# Task requirements
Copy every line of the data in which the word "KEYS" occurs.

(Extracted records Opens)

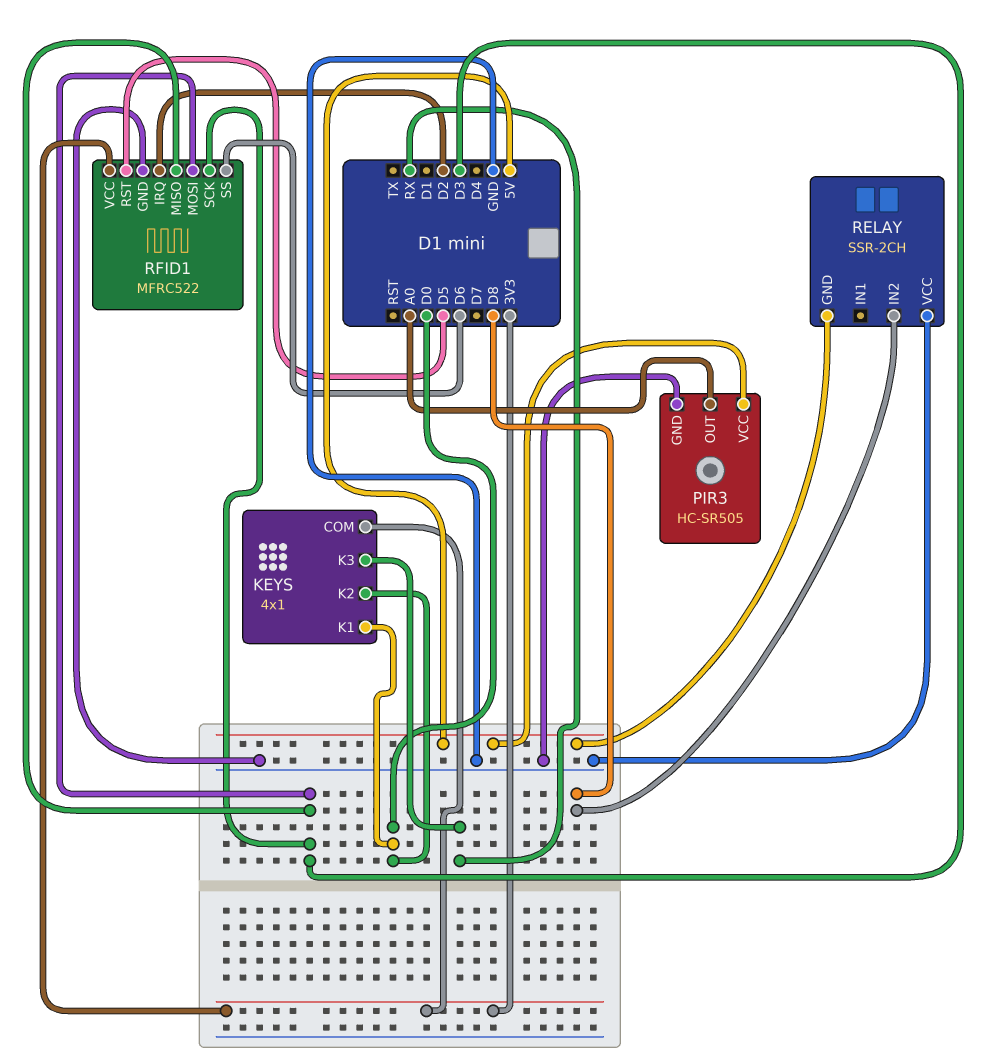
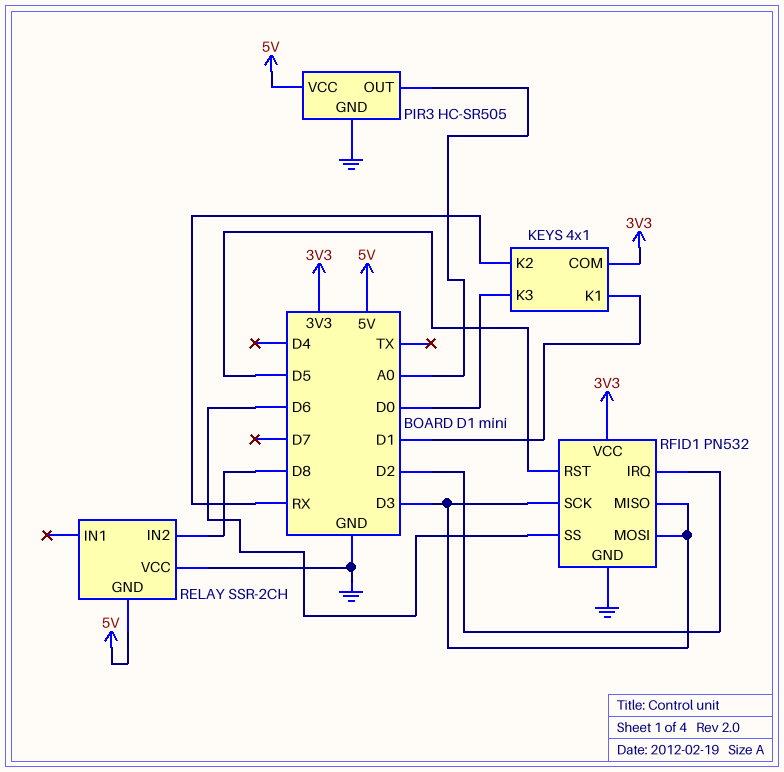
KEYS pin K1: D0 -> D1
KEYS pin K2: D0 -> RX
KEYS pin K3: RX -> D0
RFID1: MFRC522 -> PN532

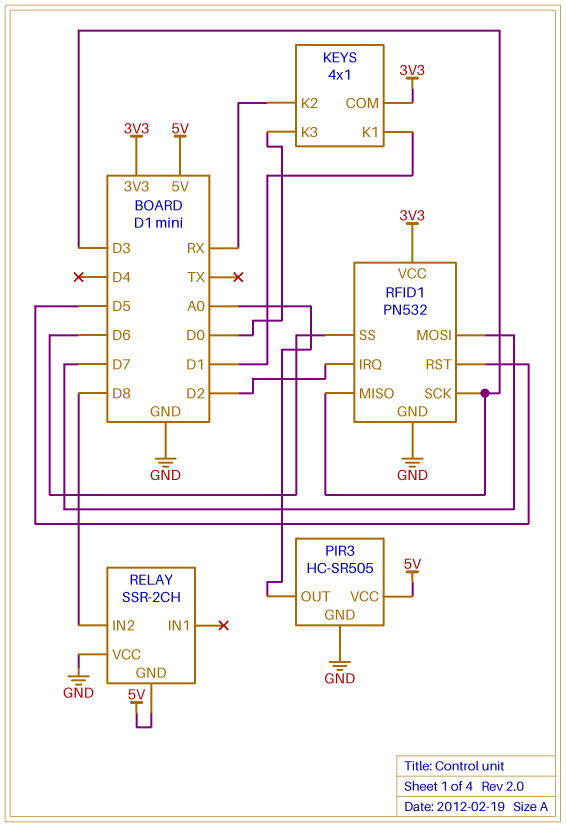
RFID1 pin MOSI: D3 -> D7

(Extracted records Closes)

# Solution for this exercise
KEYS pin K1: D0 -> D1
KEYS pin K2: D0 -> RX
KEYS pin K3: RX -> D0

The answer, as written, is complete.